Task to carry out - Each line from the start of the records through the line containing "exchanged: brown matagolel" is to be transcribed exactly, and no other line is to be included.

Data for this task below:

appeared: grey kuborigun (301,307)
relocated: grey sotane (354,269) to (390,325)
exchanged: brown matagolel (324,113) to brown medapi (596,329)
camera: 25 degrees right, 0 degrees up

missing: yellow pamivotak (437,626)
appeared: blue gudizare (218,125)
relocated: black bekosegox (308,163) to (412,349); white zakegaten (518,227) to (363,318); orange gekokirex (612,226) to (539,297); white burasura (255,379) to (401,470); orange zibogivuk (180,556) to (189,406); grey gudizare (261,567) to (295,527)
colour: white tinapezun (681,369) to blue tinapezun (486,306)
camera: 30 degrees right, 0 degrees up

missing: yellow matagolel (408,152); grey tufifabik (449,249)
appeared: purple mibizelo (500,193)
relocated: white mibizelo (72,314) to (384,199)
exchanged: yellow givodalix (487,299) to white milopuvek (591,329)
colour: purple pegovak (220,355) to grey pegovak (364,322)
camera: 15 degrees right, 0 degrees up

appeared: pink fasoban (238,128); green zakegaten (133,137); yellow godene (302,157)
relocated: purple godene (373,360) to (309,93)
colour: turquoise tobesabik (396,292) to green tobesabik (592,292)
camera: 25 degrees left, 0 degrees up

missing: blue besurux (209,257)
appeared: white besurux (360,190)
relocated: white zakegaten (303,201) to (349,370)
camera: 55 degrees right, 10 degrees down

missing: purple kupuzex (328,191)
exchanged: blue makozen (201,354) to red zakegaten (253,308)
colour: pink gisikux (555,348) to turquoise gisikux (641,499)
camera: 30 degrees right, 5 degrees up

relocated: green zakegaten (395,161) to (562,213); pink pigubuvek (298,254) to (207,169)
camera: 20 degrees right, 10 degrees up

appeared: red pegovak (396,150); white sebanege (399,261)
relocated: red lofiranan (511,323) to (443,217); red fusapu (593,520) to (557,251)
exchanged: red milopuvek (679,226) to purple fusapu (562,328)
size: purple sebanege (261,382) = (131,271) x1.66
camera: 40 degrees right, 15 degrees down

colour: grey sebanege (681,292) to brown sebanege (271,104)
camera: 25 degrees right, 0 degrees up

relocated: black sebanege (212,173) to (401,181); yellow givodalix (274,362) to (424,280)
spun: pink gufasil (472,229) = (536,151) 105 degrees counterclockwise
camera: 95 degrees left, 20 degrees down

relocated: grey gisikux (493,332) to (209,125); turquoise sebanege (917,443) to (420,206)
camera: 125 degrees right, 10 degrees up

End of Data for this task.

Response -
appeared: grey kuborigun (301,307)
relocated: grey sotane (354,269) to (390,325)
exchanged: brown matagolel (324,113) to brown medapi (596,329)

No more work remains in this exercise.